Problem description
The entries are to be output word for word, with the pictures omitted.

Excerpted records
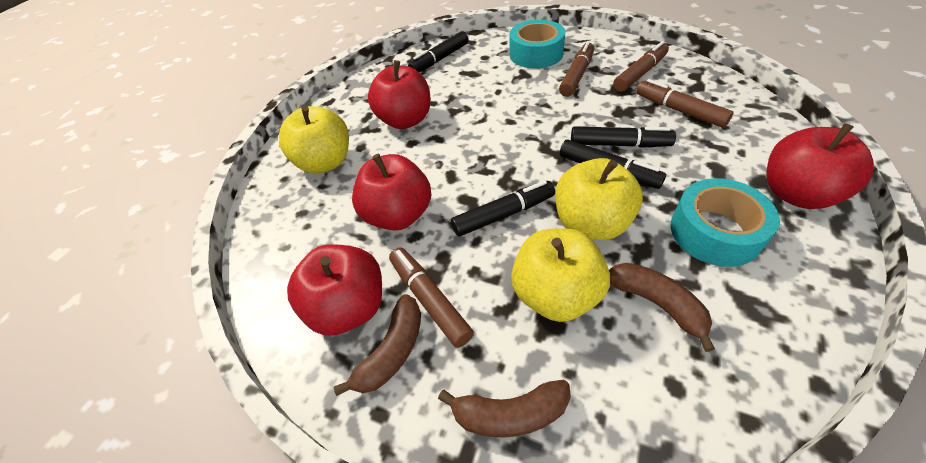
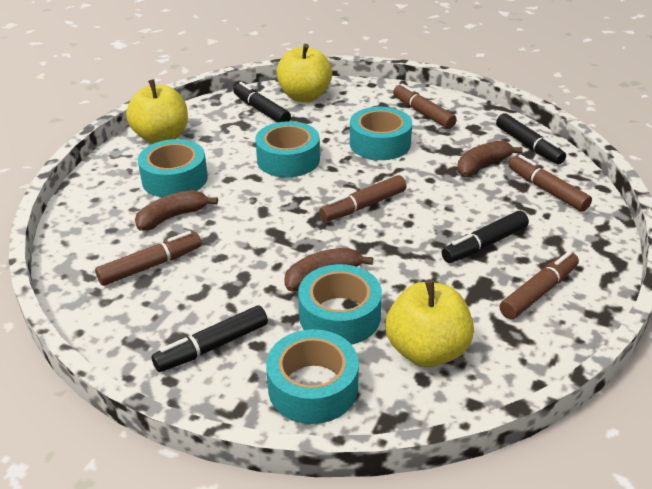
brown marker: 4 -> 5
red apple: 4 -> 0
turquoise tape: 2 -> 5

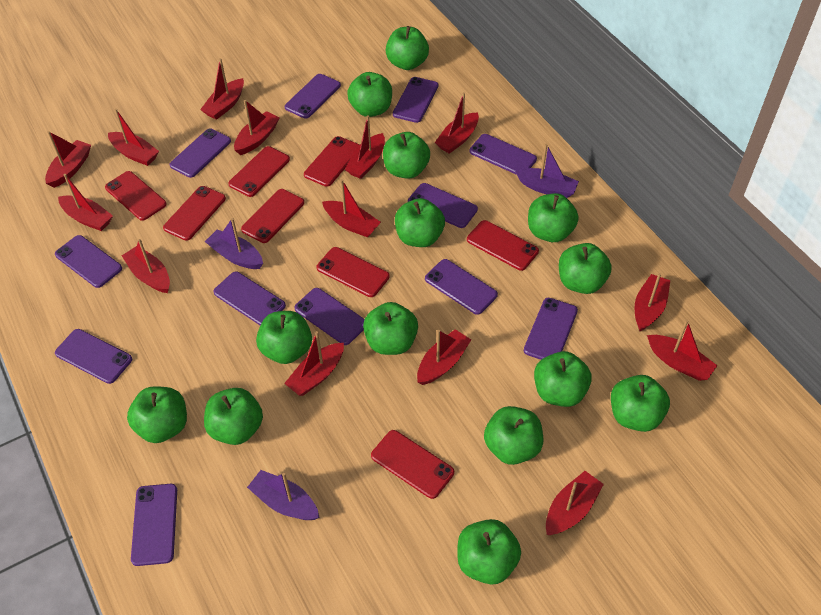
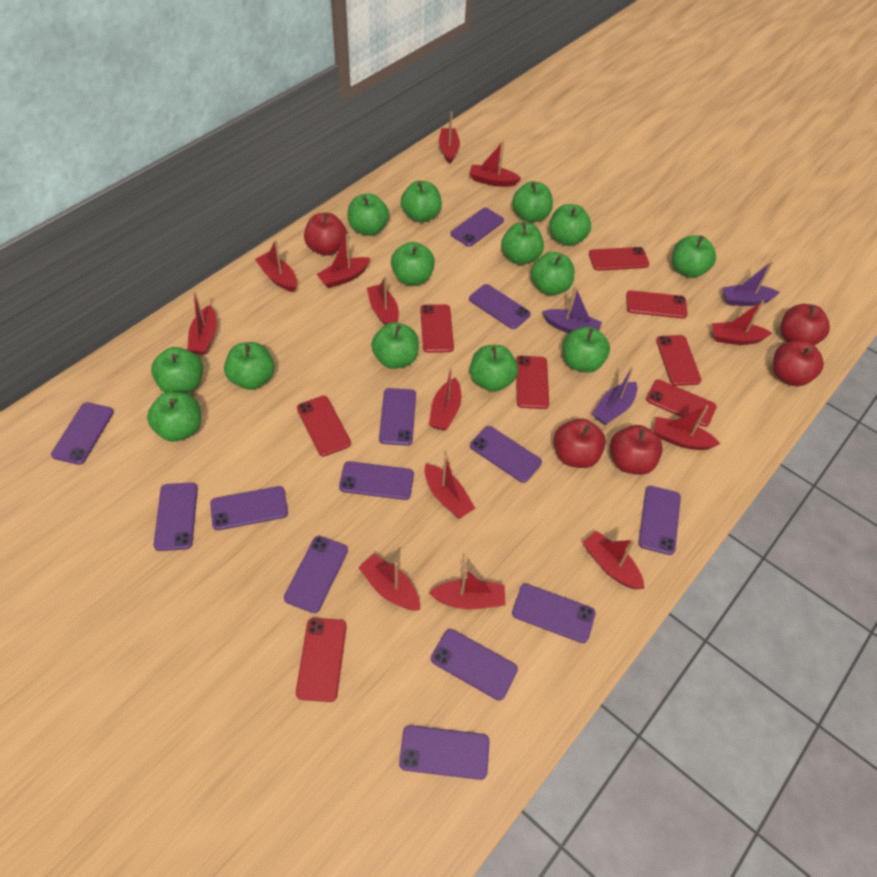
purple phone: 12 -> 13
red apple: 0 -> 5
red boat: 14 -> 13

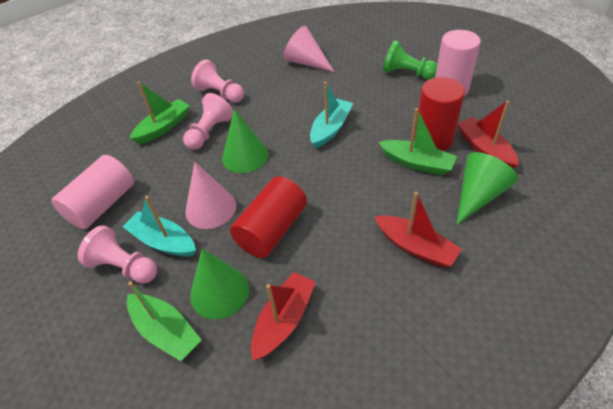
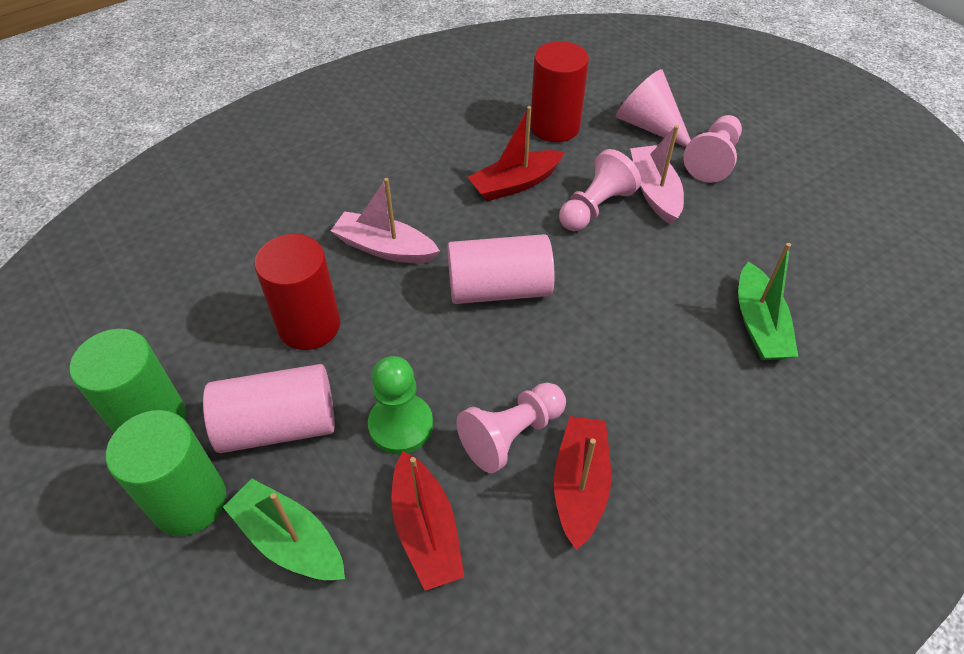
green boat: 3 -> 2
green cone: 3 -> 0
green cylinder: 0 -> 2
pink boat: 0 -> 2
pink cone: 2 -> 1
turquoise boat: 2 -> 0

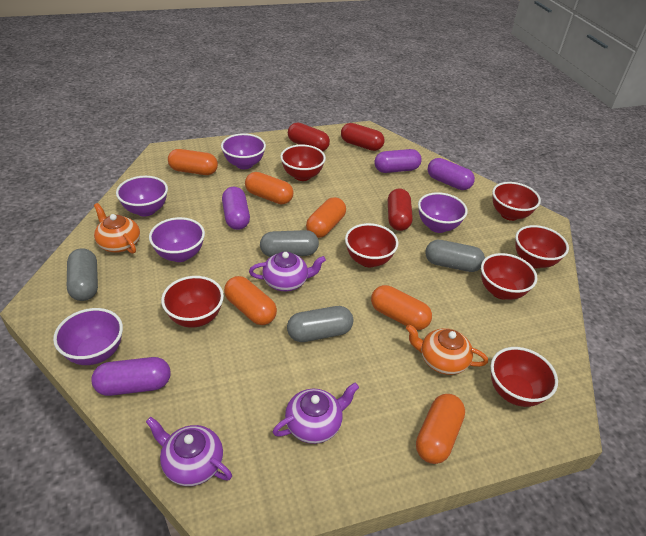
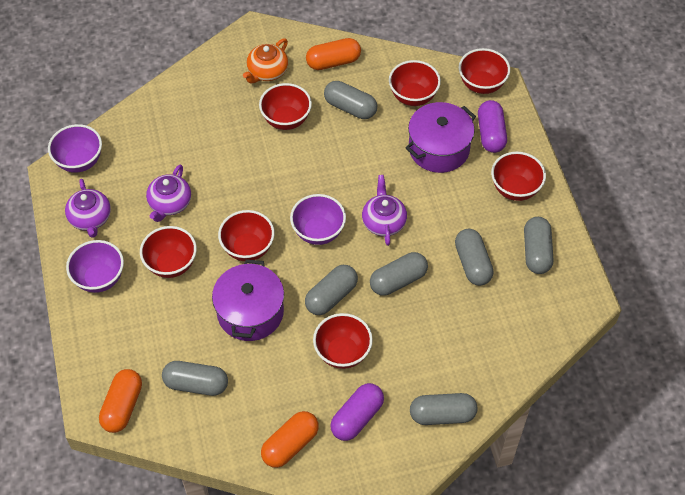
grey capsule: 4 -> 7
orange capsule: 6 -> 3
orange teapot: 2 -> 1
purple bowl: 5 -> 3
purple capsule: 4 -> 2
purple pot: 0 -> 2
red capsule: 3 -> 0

Finished exercise
brown marker: 4 -> 5
red apple: 4 -> 0
turquoise tape: 2 -> 5

purple phone: 12 -> 13
red apple: 0 -> 5
red boat: 14 -> 13

green boat: 3 -> 2
green cone: 3 -> 0
green cylinder: 0 -> 2
pink boat: 0 -> 2
pink cone: 2 -> 1
turquoise boat: 2 -> 0

grey capsule: 4 -> 7
orange capsule: 6 -> 3
orange teapot: 2 -> 1
purple bowl: 5 -> 3
purple capsule: 4 -> 2
purple pot: 0 -> 2
red capsule: 3 -> 0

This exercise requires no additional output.